(WORK INSTRUCTION) Restate every line of the data word for word, except for the images.

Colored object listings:

_____

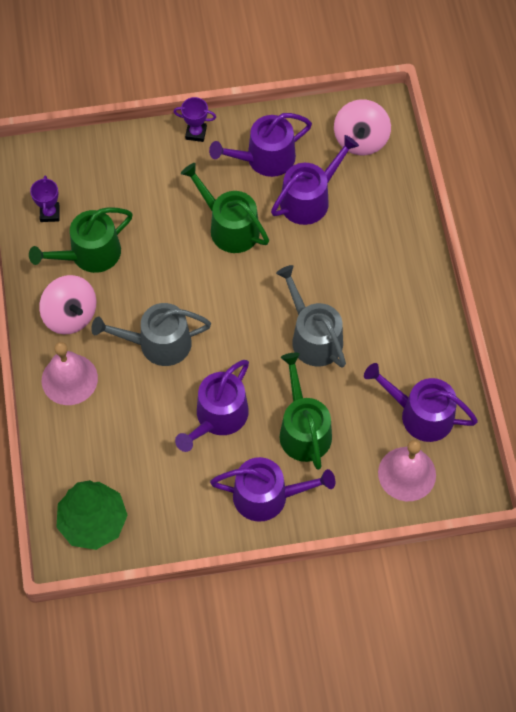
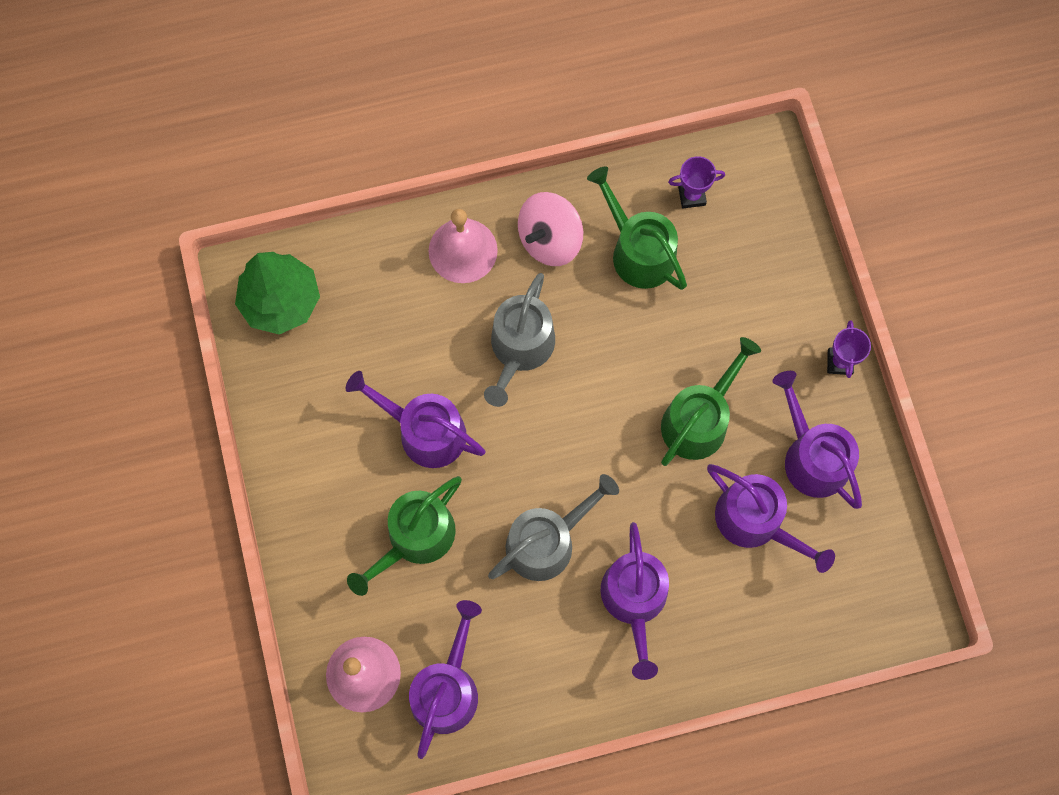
camera: 85 degrees right, 10 degrees up
(158, 343) = (520, 348): grey watering can -> grey watering can turned 150 degrees counterclockwise
(267, 496) = (323, 501): purple watering can -> purple watering can (634, 600)
(303, 429) = (415, 538): green watering can -> green watering can turned 150 degrees clockwise
(360, 140) = (861, 586): pink spinning top -> none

_____

(RESPONSE TO THIS TASK)
camera: 85 degrees right, 10 degrees up
(158, 343) = (520, 348): grey watering can -> grey watering can turned 150 degrees counterclockwise
(267, 496) = (323, 501): purple watering can -> purple watering can (634, 600)
(303, 429) = (415, 538): green watering can -> green watering can turned 150 degrees clockwise
(360, 140) = (861, 586): pink spinning top -> none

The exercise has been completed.